[Start of section]
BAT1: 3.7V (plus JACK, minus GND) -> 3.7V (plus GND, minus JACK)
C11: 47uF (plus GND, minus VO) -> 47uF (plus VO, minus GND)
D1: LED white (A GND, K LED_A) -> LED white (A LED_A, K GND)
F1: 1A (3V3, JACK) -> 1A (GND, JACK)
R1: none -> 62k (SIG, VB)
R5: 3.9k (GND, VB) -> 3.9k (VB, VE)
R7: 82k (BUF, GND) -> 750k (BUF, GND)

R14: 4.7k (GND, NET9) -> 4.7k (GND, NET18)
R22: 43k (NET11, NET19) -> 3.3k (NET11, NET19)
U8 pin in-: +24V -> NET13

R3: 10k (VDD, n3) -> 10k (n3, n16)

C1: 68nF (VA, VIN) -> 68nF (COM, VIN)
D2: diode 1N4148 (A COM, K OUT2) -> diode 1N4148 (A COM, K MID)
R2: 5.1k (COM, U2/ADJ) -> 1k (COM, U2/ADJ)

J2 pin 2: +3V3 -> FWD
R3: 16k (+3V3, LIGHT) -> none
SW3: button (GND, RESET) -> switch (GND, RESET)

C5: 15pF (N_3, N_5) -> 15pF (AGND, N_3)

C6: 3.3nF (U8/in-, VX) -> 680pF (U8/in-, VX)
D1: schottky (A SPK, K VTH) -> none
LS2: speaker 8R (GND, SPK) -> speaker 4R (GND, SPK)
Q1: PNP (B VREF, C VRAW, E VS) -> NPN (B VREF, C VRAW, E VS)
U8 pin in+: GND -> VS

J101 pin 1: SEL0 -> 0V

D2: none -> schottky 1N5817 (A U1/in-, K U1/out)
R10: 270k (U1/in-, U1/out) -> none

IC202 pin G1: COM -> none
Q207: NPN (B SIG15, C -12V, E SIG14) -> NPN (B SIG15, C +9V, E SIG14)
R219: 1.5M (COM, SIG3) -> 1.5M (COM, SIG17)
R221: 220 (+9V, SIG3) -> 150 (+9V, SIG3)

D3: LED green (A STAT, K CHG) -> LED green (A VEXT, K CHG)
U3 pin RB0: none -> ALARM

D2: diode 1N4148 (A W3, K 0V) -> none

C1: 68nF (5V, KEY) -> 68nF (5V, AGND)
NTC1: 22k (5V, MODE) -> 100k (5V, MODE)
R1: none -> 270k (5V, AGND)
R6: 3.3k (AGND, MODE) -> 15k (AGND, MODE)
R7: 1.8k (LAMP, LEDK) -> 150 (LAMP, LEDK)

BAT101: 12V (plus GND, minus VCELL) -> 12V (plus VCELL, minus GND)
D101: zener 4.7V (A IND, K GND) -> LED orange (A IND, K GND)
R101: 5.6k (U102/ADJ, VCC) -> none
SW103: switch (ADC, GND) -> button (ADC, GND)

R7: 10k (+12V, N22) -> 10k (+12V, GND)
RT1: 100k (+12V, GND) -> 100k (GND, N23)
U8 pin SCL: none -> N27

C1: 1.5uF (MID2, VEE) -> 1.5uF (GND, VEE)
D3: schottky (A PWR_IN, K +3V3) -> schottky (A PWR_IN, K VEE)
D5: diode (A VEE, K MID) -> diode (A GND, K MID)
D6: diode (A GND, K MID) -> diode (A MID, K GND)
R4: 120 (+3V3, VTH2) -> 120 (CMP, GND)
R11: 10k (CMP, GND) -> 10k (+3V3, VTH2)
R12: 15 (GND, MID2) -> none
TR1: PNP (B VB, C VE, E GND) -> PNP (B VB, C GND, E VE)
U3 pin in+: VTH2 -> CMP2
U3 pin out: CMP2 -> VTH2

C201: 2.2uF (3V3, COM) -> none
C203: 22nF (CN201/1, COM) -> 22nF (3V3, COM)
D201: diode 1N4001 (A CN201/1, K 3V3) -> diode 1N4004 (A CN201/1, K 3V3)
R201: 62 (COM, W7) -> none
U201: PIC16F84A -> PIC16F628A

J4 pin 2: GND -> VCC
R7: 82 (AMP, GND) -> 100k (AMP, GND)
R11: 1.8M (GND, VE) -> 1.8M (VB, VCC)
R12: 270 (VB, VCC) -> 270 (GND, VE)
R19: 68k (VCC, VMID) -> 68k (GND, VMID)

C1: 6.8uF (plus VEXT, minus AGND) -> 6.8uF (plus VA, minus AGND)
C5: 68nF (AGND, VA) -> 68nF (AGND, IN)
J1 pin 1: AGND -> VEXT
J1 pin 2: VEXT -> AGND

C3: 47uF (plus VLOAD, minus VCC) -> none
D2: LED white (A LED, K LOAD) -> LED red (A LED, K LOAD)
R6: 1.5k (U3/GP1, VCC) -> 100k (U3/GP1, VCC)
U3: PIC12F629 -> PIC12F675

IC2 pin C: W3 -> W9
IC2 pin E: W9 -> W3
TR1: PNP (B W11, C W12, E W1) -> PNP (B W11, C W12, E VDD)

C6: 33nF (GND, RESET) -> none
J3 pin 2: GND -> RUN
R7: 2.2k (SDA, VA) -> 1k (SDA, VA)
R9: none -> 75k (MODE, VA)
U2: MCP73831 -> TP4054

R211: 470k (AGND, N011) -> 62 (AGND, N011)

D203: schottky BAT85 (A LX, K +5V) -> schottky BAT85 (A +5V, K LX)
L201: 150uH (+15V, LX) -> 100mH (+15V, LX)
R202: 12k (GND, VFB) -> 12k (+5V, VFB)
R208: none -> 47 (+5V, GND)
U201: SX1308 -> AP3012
[End of section]
### Exercise instructions
Search the entries for the word "diode", then gather every line that has it.

### Response to the task
D2: diode 1N4148 (A COM, K OUT2) -> diode 1N4148 (A COM, K MID)
D2: diode 1N4148 (A W3, K 0V) -> none
D5: diode (A VEE, K MID) -> diode (A GND, K MID)
D6: diode (A GND, K MID) -> diode (A MID, K GND)
D201: diode 1N4001 (A CN201/1, K 3V3) -> diode 1N4004 (A CN201/1, K 3V3)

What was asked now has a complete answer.